-- Assigned task --
Look over the lines below. Report each one that includes the string "width".

*** Records supplied Section Begins ***

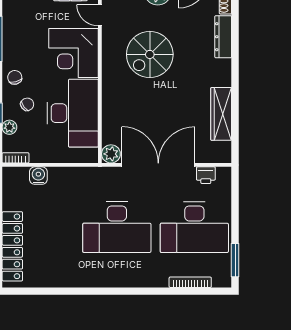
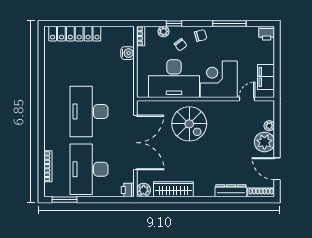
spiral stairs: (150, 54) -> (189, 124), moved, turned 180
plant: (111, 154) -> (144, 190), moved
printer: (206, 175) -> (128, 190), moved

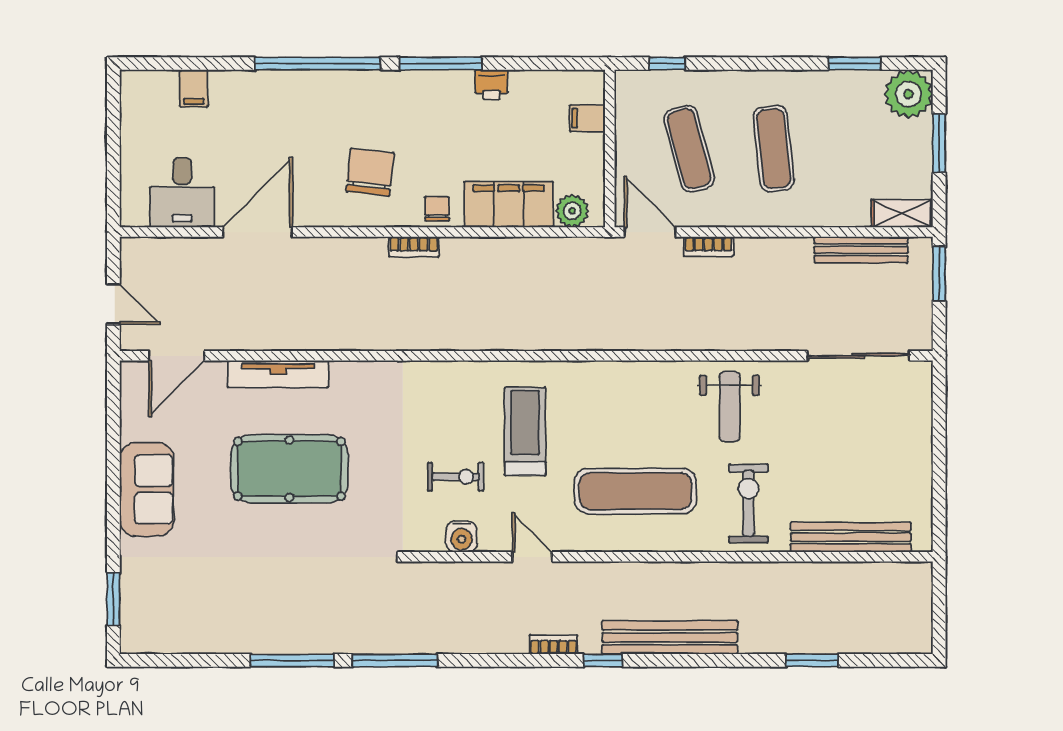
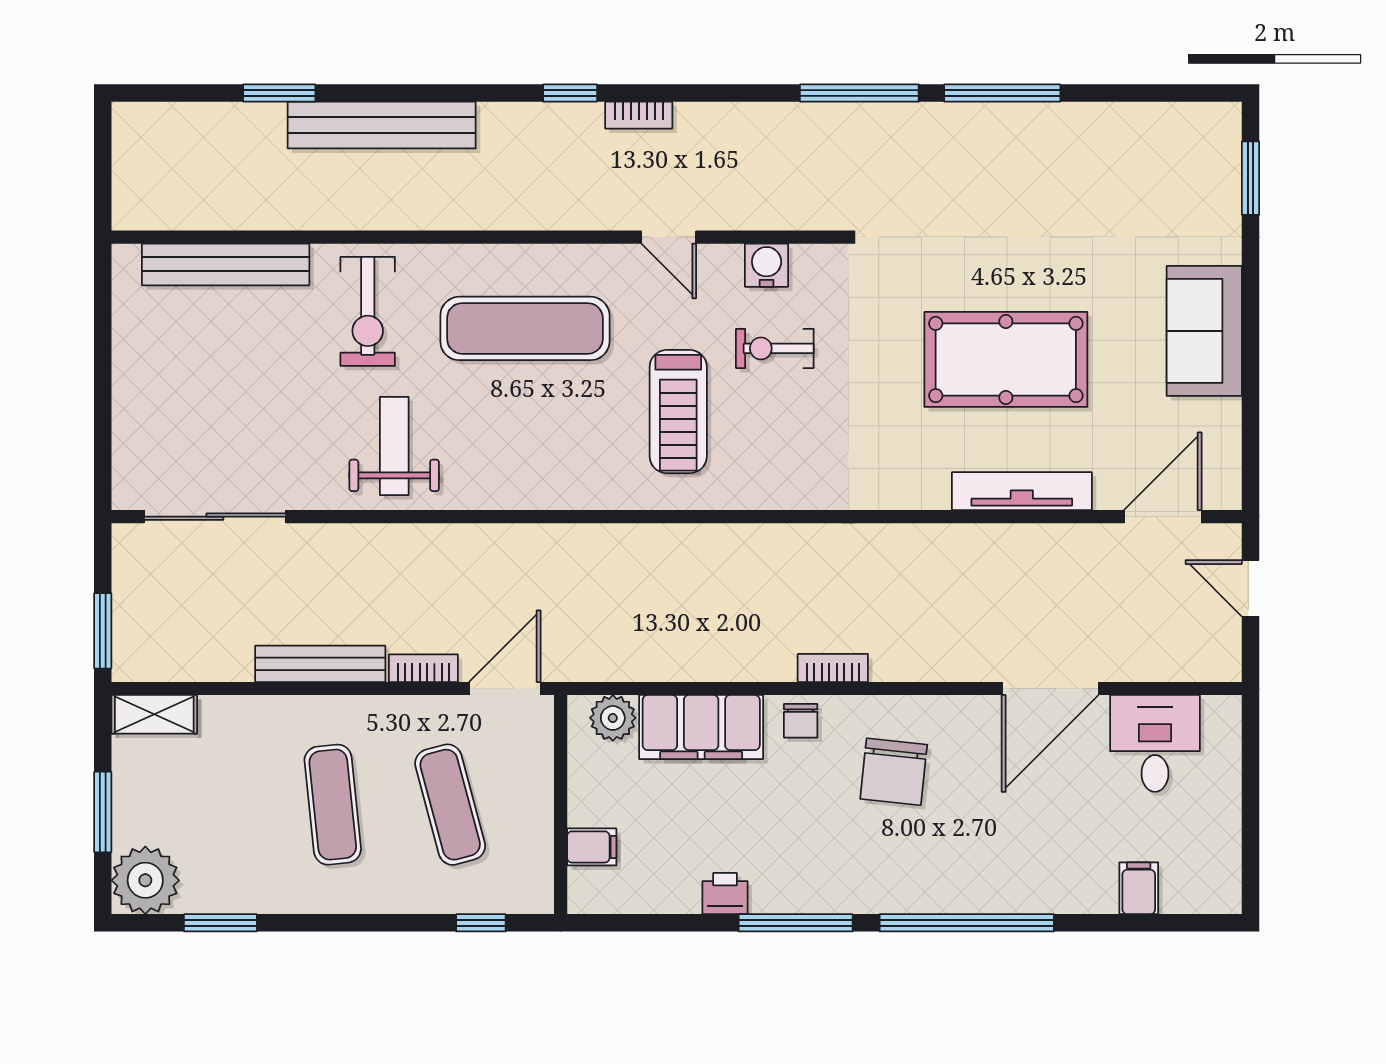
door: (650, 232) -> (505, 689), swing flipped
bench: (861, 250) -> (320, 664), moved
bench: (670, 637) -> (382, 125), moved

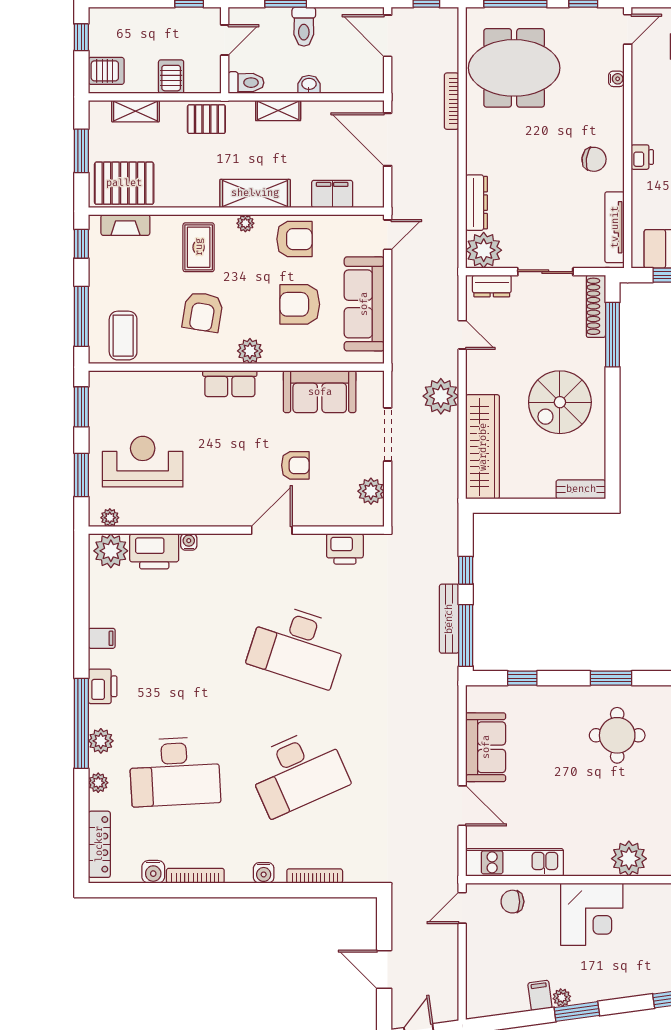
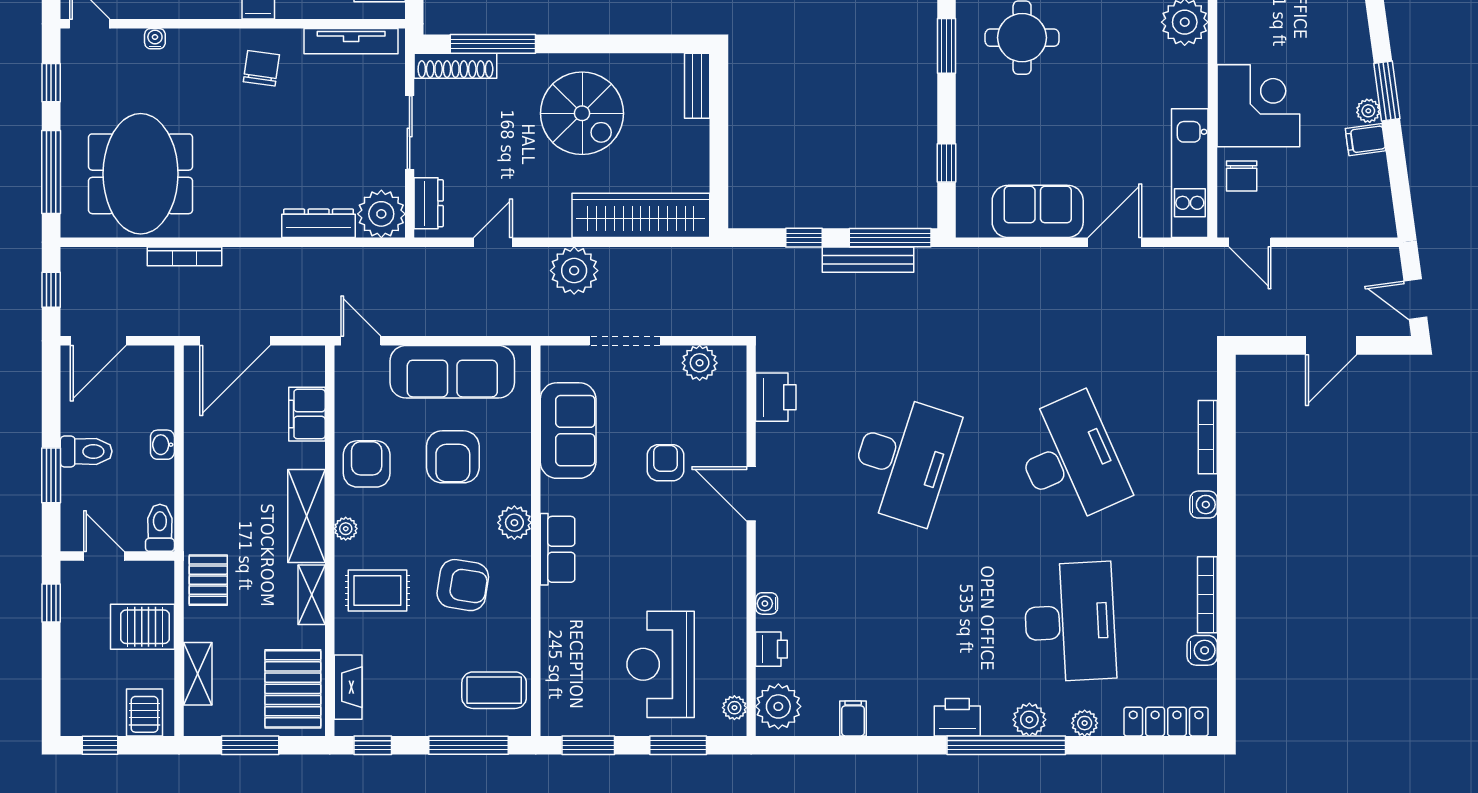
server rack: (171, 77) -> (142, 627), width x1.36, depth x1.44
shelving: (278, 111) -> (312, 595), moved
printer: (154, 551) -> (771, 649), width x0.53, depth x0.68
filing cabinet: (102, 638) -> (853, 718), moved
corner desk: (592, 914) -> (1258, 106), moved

*** Records supplied Section Ends ***

-- Solution to this exercise --
server rack: (171, 77) -> (142, 627), width x1.36, depth x1.44
printer: (154, 551) -> (771, 649), width x0.53, depth x0.68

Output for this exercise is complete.